> [Set problem]
Which lines in the items below contain the string "front"? Show each of those lines, treating uppercase and lowercase as different.

> [Dataset records]
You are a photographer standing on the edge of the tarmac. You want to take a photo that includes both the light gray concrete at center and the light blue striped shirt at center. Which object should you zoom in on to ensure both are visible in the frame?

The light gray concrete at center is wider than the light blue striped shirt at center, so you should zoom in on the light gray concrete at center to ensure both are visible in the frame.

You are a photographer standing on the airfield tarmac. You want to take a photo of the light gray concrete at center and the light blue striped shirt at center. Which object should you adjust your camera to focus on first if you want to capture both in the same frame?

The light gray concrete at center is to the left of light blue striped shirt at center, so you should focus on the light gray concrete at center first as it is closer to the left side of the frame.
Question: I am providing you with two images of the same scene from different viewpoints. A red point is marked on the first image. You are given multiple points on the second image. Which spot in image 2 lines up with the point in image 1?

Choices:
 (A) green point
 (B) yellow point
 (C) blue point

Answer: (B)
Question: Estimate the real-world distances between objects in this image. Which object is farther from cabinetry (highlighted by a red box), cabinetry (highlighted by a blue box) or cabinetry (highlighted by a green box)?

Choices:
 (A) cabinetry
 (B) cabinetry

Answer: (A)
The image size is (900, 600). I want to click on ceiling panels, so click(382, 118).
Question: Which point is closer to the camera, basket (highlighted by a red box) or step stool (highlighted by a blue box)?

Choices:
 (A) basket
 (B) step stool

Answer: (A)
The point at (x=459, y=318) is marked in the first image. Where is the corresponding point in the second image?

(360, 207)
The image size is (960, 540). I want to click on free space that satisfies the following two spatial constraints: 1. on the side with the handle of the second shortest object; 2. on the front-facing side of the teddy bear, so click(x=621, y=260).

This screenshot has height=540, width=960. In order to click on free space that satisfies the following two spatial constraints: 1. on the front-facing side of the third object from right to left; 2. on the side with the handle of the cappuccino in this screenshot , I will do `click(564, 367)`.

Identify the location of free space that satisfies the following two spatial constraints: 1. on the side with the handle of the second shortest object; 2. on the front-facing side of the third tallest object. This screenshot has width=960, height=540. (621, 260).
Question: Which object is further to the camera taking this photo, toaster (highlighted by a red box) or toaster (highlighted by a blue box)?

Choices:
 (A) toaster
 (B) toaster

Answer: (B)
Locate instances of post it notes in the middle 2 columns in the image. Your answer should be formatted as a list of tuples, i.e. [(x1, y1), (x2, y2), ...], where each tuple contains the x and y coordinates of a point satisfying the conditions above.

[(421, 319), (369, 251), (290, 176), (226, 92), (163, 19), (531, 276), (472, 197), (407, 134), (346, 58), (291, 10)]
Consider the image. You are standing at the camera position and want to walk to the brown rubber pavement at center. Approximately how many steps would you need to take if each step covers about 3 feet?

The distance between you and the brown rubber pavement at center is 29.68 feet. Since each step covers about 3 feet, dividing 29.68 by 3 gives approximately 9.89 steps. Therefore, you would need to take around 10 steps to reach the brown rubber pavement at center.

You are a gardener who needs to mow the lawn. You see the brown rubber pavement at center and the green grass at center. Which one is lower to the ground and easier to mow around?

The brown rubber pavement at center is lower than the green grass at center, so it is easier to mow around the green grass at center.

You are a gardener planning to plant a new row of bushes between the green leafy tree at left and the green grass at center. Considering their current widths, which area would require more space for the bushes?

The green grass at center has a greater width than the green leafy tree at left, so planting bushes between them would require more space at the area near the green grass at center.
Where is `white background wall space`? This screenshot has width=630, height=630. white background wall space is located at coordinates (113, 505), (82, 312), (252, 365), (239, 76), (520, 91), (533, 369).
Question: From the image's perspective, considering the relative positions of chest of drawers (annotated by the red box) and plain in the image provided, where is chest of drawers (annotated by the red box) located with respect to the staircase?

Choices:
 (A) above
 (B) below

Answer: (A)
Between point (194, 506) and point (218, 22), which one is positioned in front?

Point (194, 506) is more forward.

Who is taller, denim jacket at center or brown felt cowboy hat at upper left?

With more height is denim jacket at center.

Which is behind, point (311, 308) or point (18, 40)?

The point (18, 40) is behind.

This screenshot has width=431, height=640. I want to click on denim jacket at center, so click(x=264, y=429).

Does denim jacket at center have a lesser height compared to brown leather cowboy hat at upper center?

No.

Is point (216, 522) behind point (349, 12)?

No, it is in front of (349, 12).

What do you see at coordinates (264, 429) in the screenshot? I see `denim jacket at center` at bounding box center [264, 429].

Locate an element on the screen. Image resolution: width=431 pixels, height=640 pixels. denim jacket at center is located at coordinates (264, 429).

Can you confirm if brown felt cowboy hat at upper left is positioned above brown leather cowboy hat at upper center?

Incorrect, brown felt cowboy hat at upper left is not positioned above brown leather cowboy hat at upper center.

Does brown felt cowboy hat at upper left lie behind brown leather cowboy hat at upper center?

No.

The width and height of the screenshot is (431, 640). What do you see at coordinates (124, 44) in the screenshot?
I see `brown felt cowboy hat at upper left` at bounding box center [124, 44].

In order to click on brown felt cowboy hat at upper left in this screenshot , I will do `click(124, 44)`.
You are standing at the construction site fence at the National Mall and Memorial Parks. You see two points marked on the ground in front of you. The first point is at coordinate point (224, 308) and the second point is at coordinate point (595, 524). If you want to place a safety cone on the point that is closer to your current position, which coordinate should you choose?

> [Result for this task]
The image size is (960, 540). I want to click on free space that satisfies the following two spatial constraints: 1. on the side with the handle of the second shortest object; 2. on the front-facing side of the teddy bear, so click(x=621, y=260).
This screenshot has height=540, width=960. In order to click on free space that satisfies the following two spatial constraints: 1. on the front-facing side of the third object from right to left; 2. on the side with the handle of the cappuccino in this screenshot , I will do `click(564, 367)`.
Identify the location of free space that satisfies the following two spatial constraints: 1. on the side with the handle of the second shortest object; 2. on the front-facing side of the third tallest object. This screenshot has width=960, height=540. (621, 260).
Between point (194, 506) and point (218, 22), which one is positioned in front?
No, it is in front of (349, 12).
You are standing at the construction site fence at the National Mall and Memorial Parks. You see two points marked on the ground in front of you. The first point is at coordinate point (224, 308) and the second point is at coordinate point (595, 524). If you want to place a safety cone on the point that is closer to your current position, which coordinate should you choose?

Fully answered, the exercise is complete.